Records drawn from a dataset
Start of Block

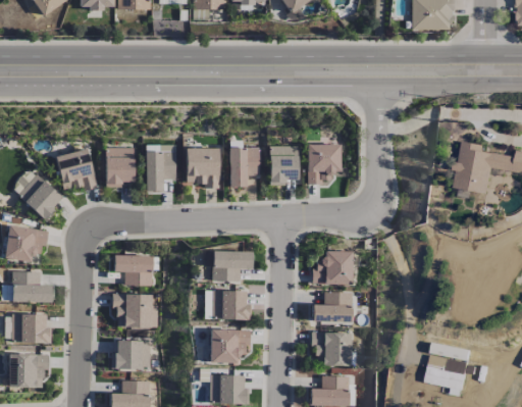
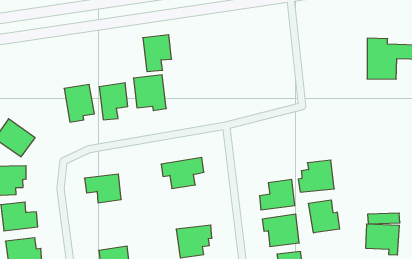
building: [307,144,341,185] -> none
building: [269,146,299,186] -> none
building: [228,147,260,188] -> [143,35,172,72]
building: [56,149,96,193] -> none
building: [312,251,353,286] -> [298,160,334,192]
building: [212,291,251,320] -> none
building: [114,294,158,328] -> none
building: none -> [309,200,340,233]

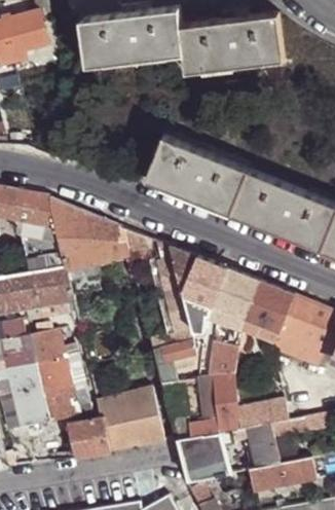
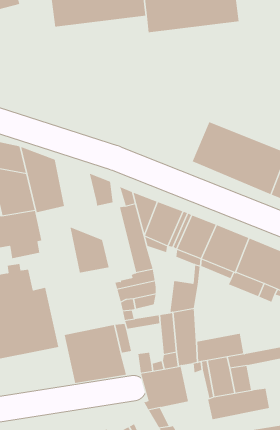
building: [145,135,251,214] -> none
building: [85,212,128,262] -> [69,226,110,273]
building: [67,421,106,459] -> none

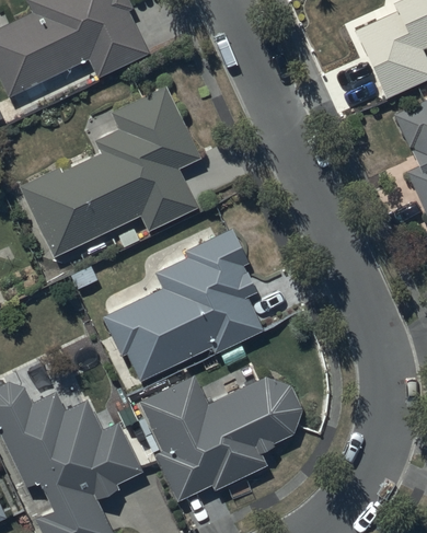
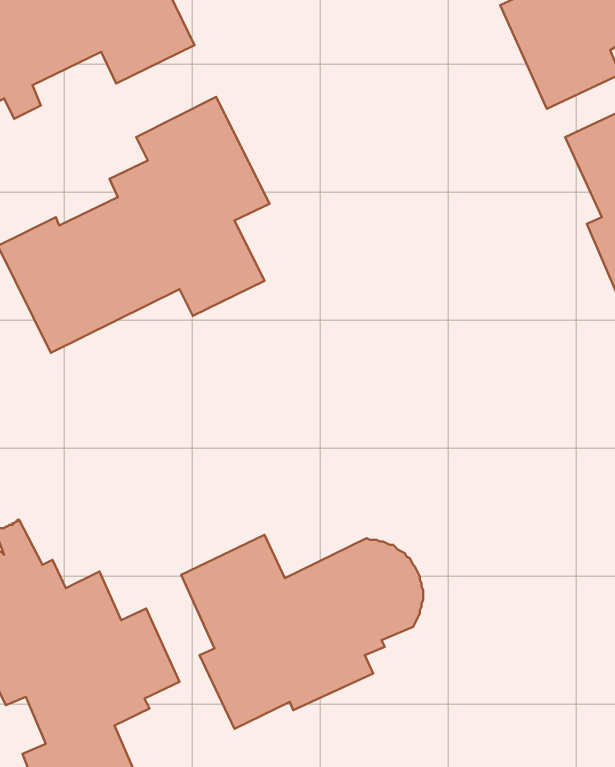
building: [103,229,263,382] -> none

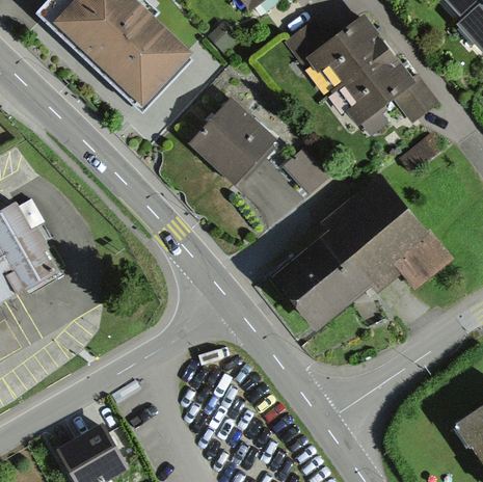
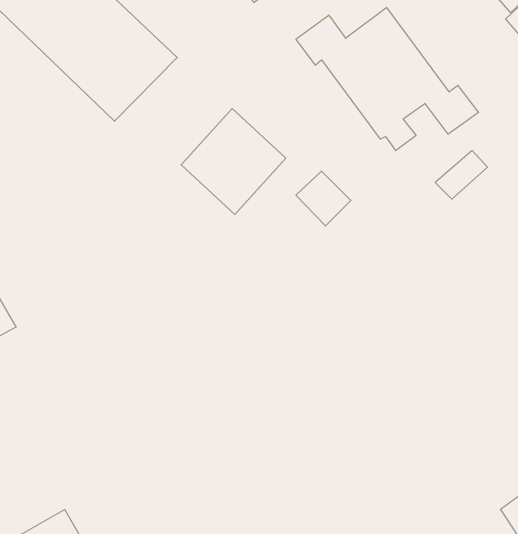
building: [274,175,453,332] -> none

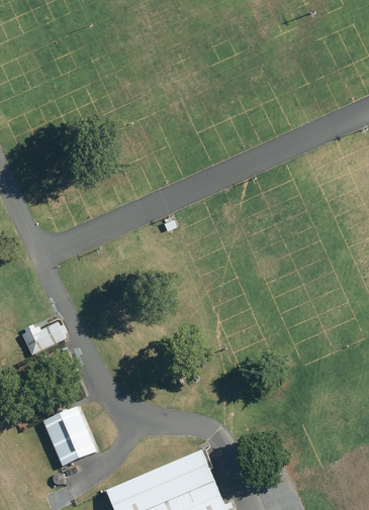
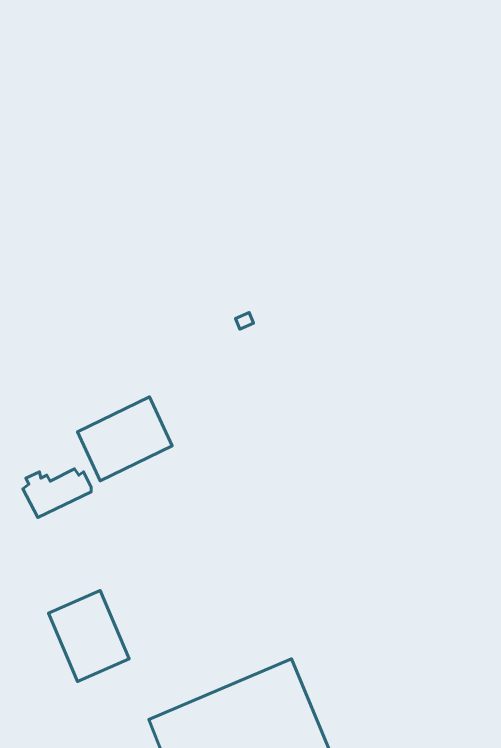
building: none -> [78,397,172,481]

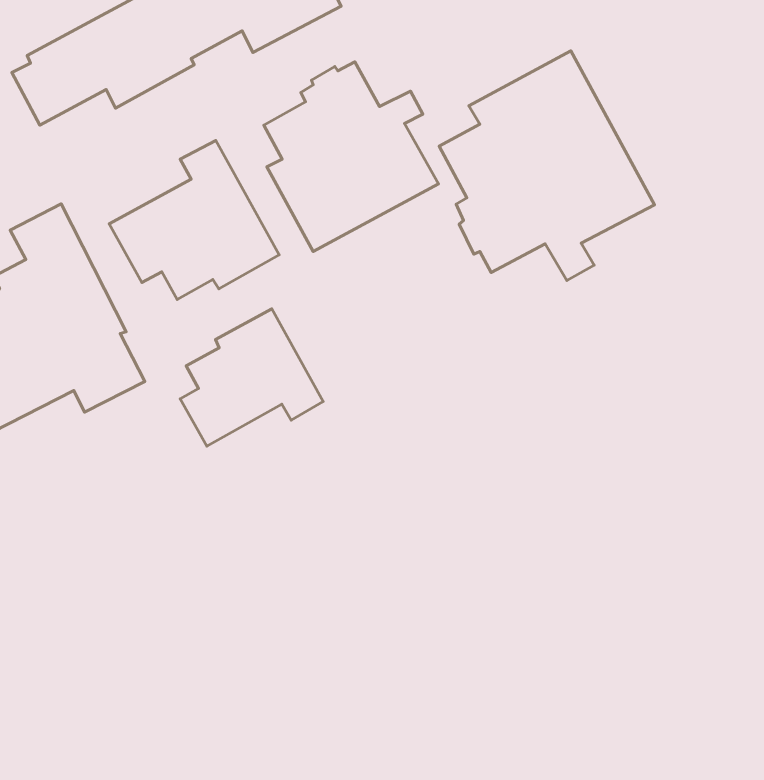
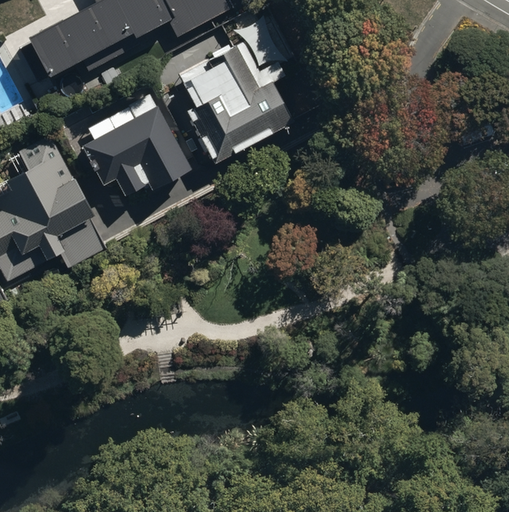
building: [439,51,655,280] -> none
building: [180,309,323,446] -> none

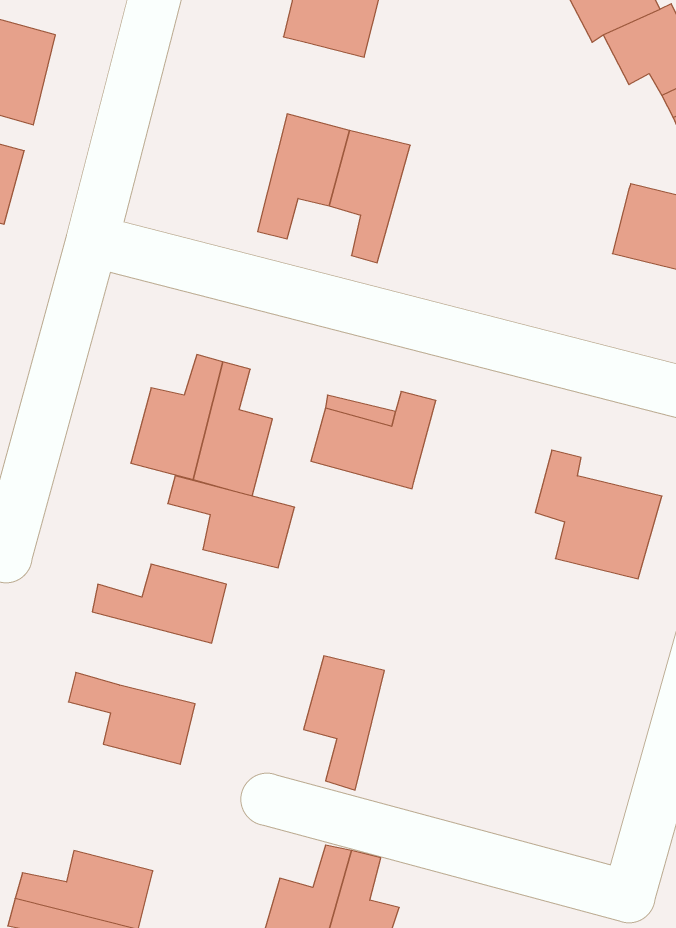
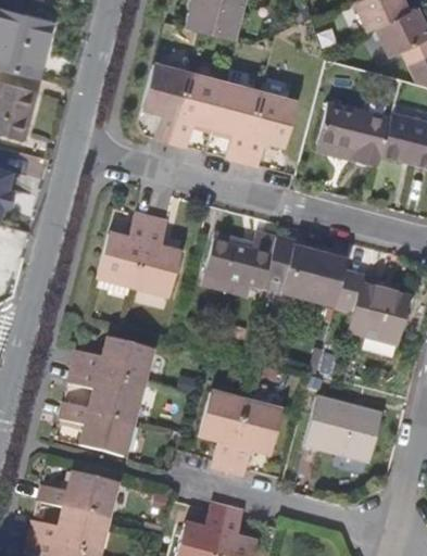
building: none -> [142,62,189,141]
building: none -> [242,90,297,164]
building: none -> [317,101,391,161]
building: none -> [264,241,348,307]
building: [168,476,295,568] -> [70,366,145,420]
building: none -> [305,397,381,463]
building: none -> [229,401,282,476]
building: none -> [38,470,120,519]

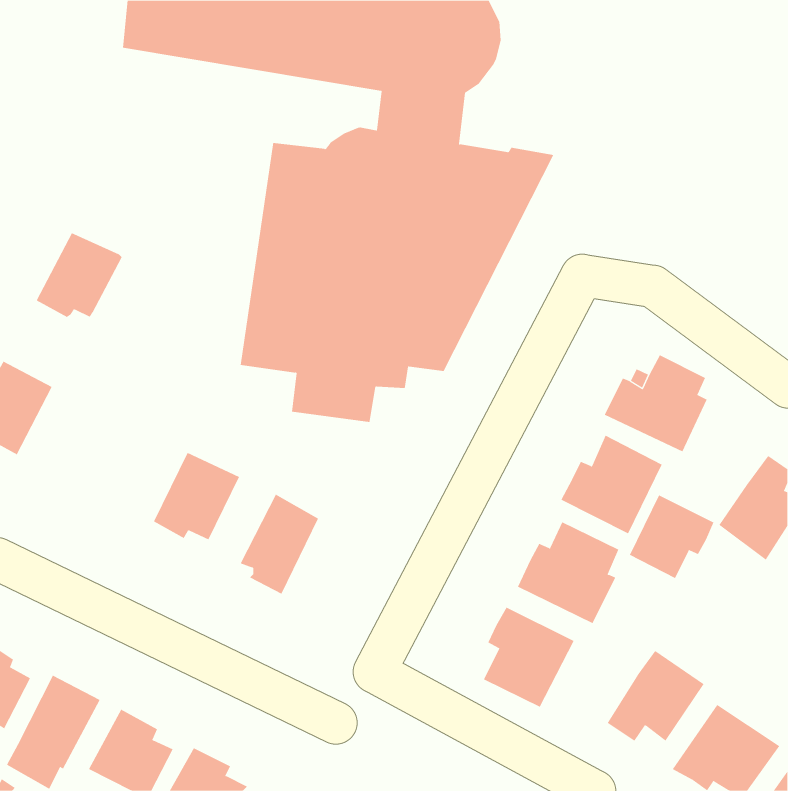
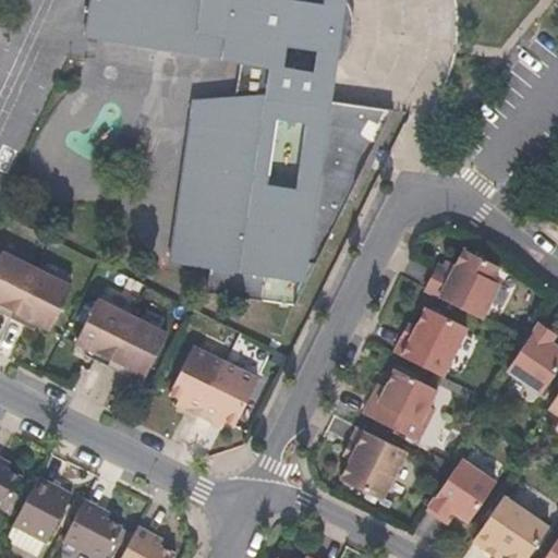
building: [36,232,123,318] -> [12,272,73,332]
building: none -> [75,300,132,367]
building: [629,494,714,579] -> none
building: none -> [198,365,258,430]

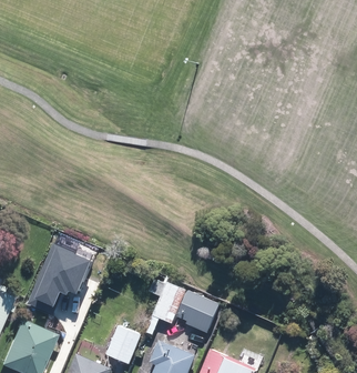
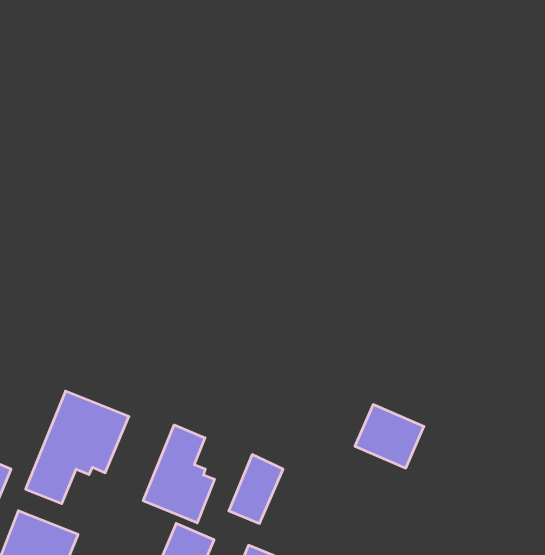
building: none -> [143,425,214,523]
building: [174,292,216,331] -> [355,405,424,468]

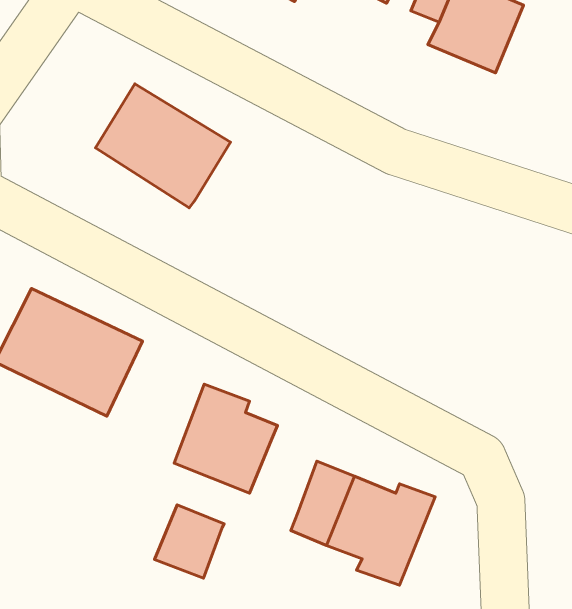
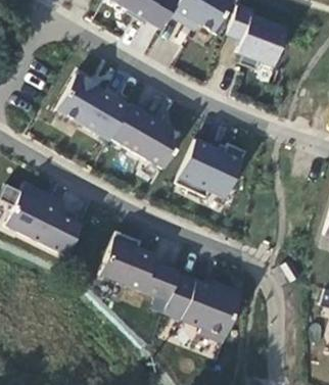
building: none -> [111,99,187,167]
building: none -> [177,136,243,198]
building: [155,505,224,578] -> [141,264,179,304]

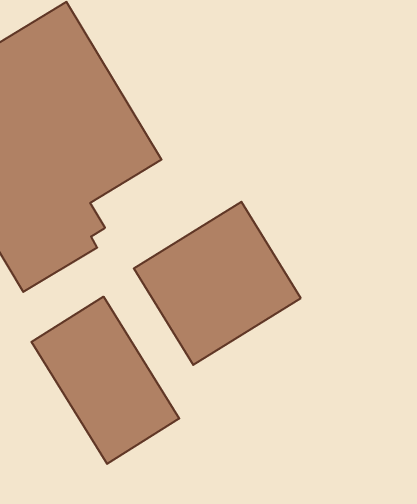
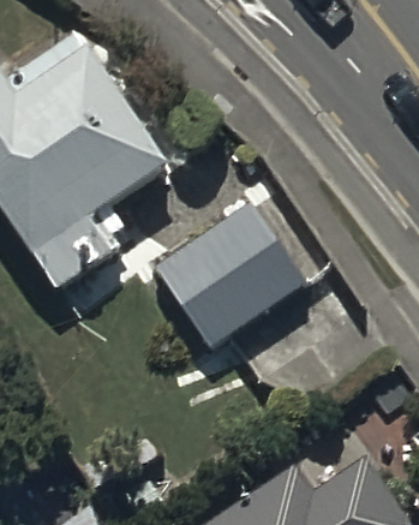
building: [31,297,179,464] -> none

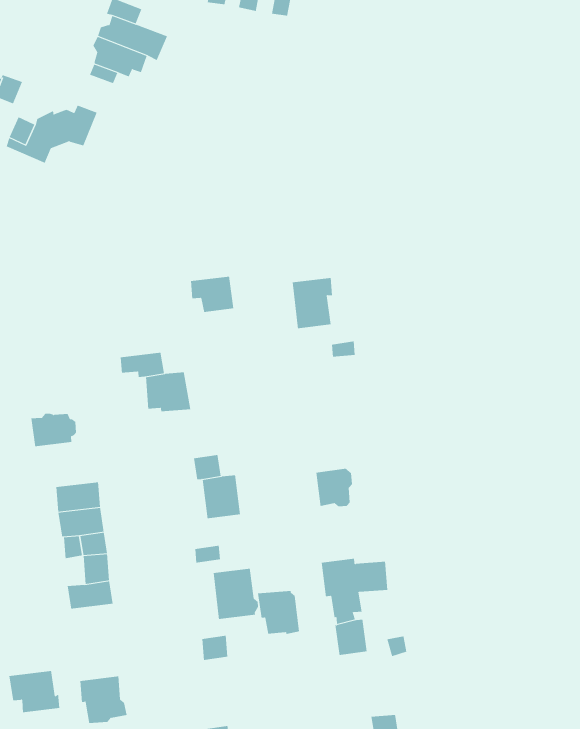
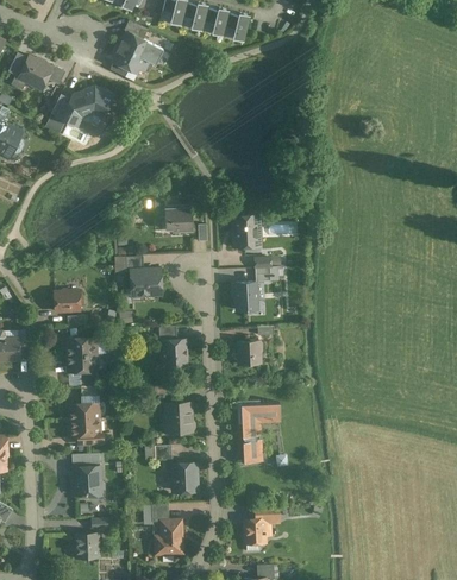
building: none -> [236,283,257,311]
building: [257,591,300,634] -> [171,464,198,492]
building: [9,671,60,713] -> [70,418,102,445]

End of Block

The pictures in the data should be omitted, and every remaining line set down exactly.

building: [307,144,341,185] -> none
building: [269,146,299,186] -> none
building: [228,147,260,188] -> [143,35,172,72]
building: [56,149,96,193] -> none
building: [312,251,353,286] -> [298,160,334,192]
building: [212,291,251,320] -> none
building: [114,294,158,328] -> none
building: none -> [309,200,340,233]

building: [145,135,251,214] -> none
building: [85,212,128,262] -> [69,226,110,273]
building: [67,421,106,459] -> none

building: [103,229,263,382] -> none

building: [274,175,453,332] -> none

building: none -> [78,397,172,481]

building: [439,51,655,280] -> none
building: [180,309,323,446] -> none

building: none -> [142,62,189,141]
building: none -> [242,90,297,164]
building: none -> [317,101,391,161]
building: none -> [264,241,348,307]
building: [168,476,295,568] -> [70,366,145,420]
building: none -> [305,397,381,463]
building: none -> [229,401,282,476]
building: none -> [38,470,120,519]

building: [36,232,123,318] -> [12,272,73,332]
building: none -> [75,300,132,367]
building: [629,494,714,579] -> none
building: none -> [198,365,258,430]

building: none -> [143,425,214,523]
building: [174,292,216,331] -> [355,405,424,468]

building: none -> [111,99,187,167]
building: none -> [177,136,243,198]
building: [155,505,224,578] -> [141,264,179,304]

building: [31,297,179,464] -> none

building: none -> [236,283,257,311]
building: [257,591,300,634] -> [171,464,198,492]
building: [9,671,60,713] -> [70,418,102,445]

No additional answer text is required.